What the exercise asks: Starting at the first line of the listing below, repeat each line up to and including the one containing "R203: none -> 3.3k (GND, N4)". Leave out pictures.

Data to process:
========================================================================

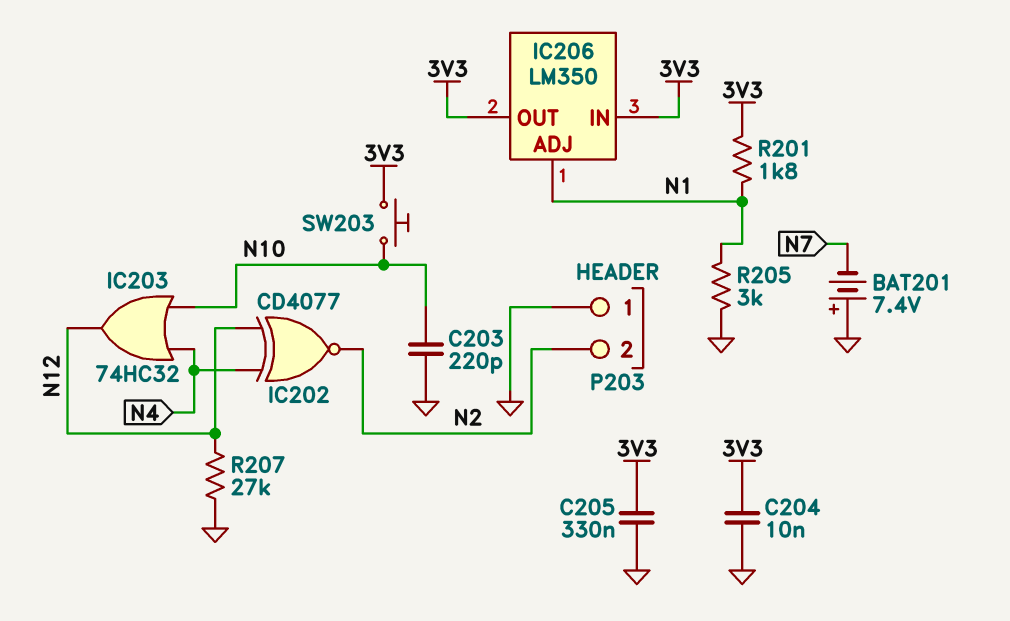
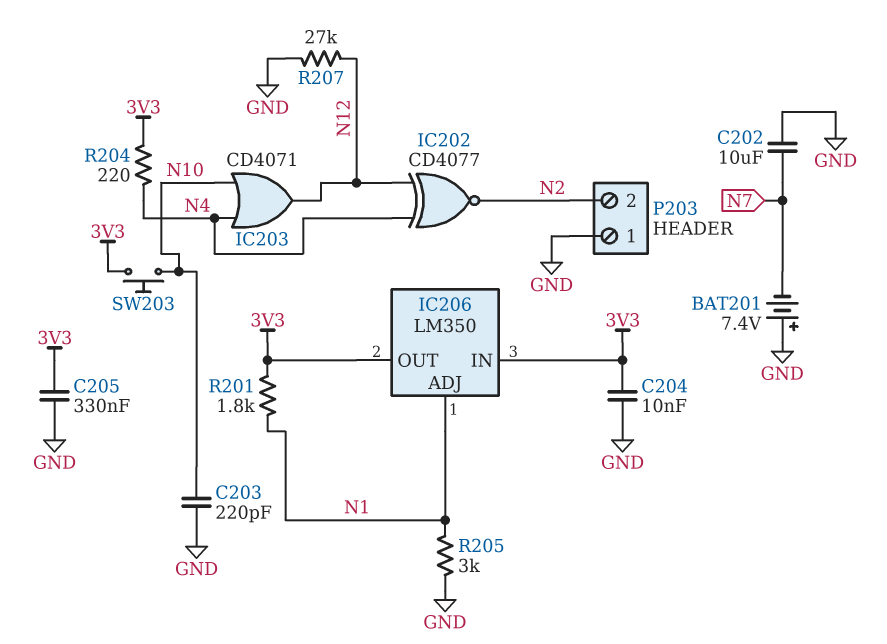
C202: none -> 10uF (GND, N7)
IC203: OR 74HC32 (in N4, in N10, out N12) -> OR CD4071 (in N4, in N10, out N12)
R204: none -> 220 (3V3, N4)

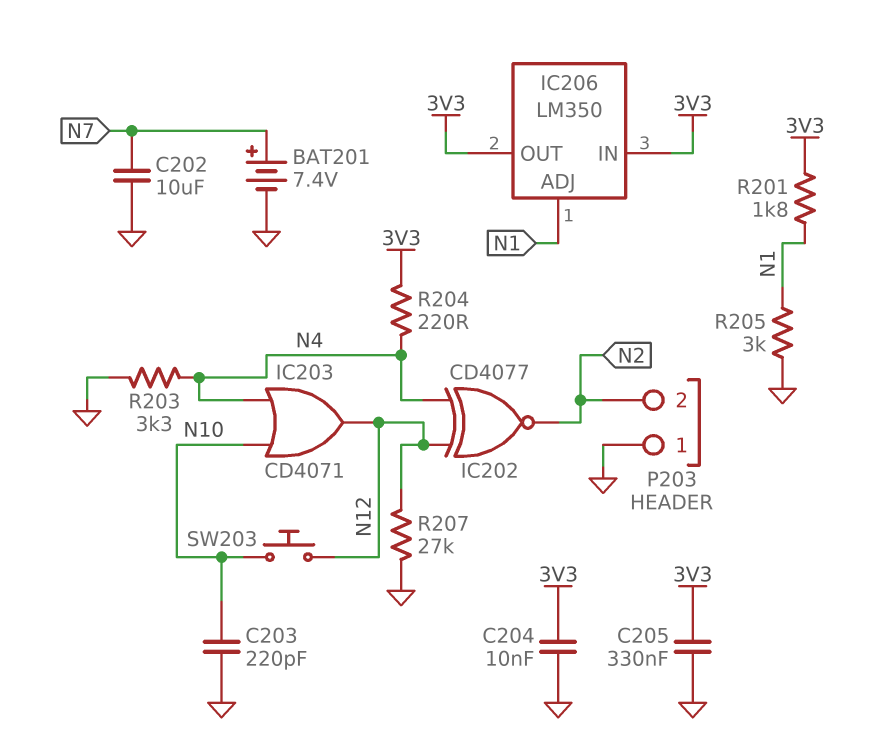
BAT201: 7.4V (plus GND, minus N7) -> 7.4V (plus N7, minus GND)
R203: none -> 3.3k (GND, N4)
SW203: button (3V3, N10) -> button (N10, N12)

========================================================================

Expected output:
C202: none -> 10uF (GND, N7)
IC203: OR 74HC32 (in N4, in N10, out N12) -> OR CD4071 (in N4, in N10, out N12)
R204: none -> 220 (3V3, N4)

BAT201: 7.4V (plus GND, minus N7) -> 7.4V (plus N7, minus GND)
R203: none -> 3.3k (GND, N4)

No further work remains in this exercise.